** Information shown follows **

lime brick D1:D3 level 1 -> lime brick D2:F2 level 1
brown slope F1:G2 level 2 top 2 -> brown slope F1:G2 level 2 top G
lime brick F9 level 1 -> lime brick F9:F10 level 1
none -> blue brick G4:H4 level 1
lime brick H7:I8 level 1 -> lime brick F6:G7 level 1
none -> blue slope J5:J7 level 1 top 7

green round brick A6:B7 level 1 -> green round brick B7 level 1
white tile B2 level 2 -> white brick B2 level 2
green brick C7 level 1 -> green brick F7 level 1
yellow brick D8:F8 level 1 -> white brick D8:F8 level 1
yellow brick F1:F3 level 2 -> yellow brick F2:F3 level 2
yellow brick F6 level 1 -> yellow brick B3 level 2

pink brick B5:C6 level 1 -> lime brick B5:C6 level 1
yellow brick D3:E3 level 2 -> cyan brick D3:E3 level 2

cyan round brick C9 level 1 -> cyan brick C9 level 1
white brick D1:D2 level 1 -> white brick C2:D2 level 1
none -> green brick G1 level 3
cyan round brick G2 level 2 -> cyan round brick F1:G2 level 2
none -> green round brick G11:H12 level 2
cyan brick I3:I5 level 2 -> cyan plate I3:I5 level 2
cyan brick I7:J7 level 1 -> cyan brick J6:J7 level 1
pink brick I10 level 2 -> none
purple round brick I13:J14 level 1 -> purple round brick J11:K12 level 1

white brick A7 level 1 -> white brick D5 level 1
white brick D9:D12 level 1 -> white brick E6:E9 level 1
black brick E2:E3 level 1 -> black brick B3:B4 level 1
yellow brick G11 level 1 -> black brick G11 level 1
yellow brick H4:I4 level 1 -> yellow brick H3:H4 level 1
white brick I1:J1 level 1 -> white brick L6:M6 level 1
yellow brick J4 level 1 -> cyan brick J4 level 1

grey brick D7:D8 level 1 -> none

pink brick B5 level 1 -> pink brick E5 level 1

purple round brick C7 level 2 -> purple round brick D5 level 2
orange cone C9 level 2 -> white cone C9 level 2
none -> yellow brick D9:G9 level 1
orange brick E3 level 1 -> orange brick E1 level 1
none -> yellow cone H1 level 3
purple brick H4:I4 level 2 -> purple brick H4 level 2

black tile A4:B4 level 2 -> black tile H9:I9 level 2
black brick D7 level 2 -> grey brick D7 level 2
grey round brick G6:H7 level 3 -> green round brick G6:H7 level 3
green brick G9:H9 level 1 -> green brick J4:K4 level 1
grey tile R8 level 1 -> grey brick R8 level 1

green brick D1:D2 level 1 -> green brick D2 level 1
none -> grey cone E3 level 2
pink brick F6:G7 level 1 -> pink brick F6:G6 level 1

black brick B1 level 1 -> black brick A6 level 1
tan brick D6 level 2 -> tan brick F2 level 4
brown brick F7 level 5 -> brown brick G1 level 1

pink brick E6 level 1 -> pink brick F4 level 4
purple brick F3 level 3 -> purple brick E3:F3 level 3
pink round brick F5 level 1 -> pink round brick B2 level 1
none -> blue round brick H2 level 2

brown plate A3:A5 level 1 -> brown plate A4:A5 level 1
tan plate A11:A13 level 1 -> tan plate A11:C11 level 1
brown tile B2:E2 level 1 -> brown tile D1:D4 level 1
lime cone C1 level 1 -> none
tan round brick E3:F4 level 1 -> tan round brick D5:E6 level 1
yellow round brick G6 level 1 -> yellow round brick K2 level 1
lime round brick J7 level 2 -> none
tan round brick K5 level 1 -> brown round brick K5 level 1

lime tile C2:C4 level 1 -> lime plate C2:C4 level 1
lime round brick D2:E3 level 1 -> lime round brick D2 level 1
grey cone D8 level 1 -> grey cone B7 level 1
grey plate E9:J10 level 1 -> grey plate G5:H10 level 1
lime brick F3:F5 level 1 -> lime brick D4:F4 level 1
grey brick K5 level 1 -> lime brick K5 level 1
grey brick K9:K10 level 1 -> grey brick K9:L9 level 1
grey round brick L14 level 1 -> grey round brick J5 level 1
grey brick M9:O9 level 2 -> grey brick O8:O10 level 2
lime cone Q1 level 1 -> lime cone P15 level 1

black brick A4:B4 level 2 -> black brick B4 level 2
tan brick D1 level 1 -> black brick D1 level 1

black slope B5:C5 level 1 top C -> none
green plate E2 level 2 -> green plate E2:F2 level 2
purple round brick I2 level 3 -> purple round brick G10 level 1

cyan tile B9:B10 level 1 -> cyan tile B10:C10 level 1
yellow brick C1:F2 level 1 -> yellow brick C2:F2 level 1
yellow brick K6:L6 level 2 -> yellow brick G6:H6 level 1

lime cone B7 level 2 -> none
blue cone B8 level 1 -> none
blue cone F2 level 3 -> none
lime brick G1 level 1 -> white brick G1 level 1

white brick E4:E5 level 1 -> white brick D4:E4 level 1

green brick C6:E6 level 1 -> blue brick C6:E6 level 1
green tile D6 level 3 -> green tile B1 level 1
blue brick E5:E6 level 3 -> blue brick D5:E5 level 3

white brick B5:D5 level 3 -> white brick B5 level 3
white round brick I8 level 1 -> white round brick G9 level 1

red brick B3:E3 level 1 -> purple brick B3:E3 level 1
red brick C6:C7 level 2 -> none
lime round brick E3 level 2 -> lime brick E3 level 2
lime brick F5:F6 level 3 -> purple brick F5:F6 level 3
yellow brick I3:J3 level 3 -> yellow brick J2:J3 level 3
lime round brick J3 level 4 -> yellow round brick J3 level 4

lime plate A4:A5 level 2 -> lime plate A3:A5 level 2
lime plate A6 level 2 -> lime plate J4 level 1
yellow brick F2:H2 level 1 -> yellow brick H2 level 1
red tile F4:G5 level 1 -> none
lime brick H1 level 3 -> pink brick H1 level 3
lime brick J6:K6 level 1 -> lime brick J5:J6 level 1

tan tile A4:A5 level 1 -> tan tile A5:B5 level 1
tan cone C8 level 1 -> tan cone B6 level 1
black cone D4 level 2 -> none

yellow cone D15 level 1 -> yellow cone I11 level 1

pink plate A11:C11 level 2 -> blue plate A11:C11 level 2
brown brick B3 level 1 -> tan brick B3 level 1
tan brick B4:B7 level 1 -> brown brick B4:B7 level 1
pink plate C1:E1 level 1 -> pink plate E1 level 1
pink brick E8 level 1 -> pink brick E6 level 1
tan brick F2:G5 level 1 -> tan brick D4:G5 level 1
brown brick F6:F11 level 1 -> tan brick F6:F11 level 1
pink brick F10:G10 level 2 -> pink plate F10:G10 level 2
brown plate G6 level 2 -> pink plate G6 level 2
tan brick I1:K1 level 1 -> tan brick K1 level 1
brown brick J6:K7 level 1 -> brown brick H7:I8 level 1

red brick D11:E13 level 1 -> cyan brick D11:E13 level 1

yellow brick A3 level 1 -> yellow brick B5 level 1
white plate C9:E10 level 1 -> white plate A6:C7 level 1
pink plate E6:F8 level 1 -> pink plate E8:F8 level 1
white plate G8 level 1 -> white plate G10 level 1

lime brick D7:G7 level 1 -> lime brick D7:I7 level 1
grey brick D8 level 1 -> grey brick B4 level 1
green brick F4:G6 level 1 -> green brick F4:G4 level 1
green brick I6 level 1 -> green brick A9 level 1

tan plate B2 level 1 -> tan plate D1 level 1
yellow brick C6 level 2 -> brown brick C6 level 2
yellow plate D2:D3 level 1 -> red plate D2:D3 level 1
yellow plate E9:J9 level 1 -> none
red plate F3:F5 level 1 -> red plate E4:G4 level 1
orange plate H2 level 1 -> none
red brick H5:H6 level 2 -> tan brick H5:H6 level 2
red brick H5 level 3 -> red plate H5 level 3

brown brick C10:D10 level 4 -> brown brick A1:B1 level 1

** End of Information shown **

▶ _Task item_
Find all the lines with "blue" in the data and copy them.

▶ _Exercise answer_
none -> blue brick G4:H4 level 1
none -> blue slope J5:J7 level 1 top 7
none -> blue round brick H2 level 2
blue cone B8 level 1 -> none
blue cone F2 level 3 -> none
green brick C6:E6 level 1 -> blue brick C6:E6 level 1
blue brick E5:E6 level 3 -> blue brick D5:E5 level 3
pink plate A11:C11 level 2 -> blue plate A11:C11 level 2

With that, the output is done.